Records drawn from a dataset:
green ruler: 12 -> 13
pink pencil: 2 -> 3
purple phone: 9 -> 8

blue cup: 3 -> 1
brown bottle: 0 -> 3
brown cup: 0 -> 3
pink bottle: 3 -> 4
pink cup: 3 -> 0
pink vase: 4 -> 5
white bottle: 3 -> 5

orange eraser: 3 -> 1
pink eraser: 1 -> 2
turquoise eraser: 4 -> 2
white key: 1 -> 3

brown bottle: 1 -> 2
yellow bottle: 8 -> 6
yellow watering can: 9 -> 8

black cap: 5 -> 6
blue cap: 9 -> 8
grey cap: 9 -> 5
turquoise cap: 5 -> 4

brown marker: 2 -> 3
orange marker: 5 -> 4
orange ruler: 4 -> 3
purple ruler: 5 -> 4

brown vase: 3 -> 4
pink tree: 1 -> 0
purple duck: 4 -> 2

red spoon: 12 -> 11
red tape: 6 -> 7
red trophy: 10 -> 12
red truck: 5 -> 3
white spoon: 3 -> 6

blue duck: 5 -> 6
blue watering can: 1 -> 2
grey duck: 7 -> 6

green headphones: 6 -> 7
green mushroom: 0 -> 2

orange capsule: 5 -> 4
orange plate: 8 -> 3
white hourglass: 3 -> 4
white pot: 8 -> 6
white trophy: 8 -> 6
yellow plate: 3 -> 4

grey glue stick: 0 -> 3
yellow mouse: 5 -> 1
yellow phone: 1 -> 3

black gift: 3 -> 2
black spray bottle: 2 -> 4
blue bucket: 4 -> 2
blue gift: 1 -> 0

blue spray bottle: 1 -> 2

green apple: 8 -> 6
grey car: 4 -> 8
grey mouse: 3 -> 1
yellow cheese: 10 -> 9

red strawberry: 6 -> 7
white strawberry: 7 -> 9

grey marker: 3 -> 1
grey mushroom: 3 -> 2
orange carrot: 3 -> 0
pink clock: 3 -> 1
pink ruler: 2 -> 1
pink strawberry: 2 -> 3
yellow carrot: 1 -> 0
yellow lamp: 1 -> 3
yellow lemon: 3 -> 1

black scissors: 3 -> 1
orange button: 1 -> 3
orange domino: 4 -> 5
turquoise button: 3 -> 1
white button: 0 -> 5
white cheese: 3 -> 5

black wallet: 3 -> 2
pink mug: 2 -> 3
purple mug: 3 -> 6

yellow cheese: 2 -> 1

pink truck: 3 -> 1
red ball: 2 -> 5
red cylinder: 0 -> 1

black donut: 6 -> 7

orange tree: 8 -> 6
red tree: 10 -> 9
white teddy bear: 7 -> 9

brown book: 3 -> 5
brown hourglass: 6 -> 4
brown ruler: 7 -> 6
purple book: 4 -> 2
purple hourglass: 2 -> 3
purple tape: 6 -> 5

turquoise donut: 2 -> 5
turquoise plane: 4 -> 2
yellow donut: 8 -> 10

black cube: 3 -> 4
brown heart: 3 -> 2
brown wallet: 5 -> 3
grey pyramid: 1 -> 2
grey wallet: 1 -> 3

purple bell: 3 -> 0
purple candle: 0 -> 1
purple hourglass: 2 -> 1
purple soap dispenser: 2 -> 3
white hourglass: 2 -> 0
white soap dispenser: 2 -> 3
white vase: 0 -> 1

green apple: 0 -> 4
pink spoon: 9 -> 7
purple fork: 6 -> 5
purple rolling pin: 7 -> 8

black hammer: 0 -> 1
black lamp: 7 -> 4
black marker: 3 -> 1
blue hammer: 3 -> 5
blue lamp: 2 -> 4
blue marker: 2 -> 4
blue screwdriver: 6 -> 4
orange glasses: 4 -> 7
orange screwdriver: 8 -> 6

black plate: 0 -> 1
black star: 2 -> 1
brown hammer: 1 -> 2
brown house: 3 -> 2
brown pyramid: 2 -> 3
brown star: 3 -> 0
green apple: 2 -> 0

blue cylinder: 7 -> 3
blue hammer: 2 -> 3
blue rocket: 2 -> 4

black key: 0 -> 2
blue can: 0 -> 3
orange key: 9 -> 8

Work instructions -> Each line from the start of the records through the line holding "brown vase: 3 -> 4" must be returned exactly; nothing else belongs in the answer.

Your solution ->
green ruler: 12 -> 13
pink pencil: 2 -> 3
purple phone: 9 -> 8

blue cup: 3 -> 1
brown bottle: 0 -> 3
brown cup: 0 -> 3
pink bottle: 3 -> 4
pink cup: 3 -> 0
pink vase: 4 -> 5
white bottle: 3 -> 5

orange eraser: 3 -> 1
pink eraser: 1 -> 2
turquoise eraser: 4 -> 2
white key: 1 -> 3

brown bottle: 1 -> 2
yellow bottle: 8 -> 6
yellow watering can: 9 -> 8

black cap: 5 -> 6
blue cap: 9 -> 8
grey cap: 9 -> 5
turquoise cap: 5 -> 4

brown marker: 2 -> 3
orange marker: 5 -> 4
orange ruler: 4 -> 3
purple ruler: 5 -> 4

brown vase: 3 -> 4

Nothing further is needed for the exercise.